Task statement
List every line of the listing below that contains the word "lamb".
=====
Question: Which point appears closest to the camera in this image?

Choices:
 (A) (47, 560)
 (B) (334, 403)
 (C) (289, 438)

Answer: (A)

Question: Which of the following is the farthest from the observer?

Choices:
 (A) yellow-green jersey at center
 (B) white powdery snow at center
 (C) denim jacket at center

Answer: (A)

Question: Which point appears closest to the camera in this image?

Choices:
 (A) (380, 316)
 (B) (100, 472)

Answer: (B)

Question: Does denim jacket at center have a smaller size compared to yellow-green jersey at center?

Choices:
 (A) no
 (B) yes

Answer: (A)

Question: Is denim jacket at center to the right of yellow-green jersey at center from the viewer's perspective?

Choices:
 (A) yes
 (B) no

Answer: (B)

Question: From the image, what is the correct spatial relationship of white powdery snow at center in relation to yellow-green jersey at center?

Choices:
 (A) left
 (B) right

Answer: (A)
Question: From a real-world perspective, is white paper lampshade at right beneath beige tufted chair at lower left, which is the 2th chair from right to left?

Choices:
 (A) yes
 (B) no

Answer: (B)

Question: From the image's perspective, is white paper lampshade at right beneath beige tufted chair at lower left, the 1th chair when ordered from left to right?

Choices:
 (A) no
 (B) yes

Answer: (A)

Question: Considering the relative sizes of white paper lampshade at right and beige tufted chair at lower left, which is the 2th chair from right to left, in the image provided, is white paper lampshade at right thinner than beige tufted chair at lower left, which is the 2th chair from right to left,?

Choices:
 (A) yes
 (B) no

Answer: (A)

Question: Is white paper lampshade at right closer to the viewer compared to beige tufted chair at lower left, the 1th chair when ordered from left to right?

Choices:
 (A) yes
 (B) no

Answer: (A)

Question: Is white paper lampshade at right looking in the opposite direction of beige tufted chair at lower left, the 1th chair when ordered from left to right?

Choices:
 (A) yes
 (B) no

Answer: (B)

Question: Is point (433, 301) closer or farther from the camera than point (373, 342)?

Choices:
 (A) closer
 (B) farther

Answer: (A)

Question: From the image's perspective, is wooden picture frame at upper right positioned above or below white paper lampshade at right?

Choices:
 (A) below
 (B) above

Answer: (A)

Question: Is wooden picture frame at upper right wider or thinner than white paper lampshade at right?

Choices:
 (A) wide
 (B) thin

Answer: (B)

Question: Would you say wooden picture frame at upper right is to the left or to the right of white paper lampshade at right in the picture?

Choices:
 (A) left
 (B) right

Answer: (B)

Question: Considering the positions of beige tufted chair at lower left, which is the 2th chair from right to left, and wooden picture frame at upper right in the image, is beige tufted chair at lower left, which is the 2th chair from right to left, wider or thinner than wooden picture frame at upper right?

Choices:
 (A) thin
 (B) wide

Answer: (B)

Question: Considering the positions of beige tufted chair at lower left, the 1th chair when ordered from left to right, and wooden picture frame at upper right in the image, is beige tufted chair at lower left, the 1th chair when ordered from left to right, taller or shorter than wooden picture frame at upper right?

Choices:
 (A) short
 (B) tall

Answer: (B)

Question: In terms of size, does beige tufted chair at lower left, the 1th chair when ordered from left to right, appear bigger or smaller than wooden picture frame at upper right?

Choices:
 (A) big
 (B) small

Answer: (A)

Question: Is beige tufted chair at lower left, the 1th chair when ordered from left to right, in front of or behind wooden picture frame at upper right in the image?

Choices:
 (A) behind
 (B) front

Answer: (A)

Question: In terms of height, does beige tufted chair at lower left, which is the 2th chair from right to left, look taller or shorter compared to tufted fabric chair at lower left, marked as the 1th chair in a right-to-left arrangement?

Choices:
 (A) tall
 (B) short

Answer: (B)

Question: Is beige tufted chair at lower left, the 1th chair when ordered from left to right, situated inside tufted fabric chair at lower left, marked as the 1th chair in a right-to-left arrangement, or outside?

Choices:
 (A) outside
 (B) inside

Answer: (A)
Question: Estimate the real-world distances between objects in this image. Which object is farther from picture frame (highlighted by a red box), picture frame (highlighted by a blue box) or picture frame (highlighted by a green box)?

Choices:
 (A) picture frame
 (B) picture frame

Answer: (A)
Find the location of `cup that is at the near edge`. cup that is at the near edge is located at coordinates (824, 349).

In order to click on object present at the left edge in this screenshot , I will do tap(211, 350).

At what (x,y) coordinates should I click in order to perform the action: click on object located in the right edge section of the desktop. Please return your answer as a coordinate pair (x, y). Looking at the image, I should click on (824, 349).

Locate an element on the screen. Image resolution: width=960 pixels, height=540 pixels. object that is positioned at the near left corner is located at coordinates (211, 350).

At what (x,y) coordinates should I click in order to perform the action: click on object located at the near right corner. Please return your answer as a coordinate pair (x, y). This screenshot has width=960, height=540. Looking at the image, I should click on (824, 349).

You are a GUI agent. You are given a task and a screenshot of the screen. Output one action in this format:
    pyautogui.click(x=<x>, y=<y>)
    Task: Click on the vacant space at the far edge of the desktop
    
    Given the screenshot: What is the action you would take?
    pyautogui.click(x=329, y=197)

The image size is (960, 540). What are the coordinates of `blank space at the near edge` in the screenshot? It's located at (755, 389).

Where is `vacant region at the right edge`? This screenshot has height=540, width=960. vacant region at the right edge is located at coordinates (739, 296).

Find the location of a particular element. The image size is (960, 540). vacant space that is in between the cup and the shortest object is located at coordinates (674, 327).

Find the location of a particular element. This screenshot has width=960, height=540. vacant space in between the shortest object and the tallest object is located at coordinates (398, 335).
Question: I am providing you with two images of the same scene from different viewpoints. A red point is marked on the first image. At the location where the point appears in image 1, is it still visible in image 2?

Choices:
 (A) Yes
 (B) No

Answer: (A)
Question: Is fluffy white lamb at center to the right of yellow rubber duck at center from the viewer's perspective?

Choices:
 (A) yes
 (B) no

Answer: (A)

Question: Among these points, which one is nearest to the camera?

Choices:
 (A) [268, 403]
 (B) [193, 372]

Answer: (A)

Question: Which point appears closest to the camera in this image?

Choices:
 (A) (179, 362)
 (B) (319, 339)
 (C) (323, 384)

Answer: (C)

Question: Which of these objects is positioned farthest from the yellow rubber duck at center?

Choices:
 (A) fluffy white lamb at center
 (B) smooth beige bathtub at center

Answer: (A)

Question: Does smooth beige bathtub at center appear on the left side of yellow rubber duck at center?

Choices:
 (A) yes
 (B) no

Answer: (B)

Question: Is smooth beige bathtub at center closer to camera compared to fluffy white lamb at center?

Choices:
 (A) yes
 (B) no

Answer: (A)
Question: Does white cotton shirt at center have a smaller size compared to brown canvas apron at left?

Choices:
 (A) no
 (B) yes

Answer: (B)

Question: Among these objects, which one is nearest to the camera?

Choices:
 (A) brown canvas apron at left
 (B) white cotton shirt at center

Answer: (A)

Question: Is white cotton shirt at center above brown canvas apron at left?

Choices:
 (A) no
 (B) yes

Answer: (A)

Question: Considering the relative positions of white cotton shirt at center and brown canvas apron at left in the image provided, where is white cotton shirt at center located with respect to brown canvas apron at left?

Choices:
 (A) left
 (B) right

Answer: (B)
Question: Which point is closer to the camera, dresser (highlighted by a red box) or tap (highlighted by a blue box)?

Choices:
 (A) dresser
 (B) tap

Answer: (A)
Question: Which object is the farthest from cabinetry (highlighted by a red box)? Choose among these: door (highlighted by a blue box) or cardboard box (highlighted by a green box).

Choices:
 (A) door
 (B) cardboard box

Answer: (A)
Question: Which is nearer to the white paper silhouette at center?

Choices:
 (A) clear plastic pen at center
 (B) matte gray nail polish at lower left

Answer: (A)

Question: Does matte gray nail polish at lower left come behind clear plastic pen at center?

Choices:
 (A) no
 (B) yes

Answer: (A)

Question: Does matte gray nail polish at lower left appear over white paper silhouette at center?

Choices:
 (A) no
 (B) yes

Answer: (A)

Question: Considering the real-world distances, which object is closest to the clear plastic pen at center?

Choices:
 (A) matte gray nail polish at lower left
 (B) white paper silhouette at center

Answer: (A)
=====
Completed exercise
Question: Is fluffy white lamb at center to the right of yellow rubber duck at center from the viewer's perspective?
 (A) fluffy white lamb at center
Question: Is smooth beige bathtub at center closer to camera compared to fluffy white lamb at center?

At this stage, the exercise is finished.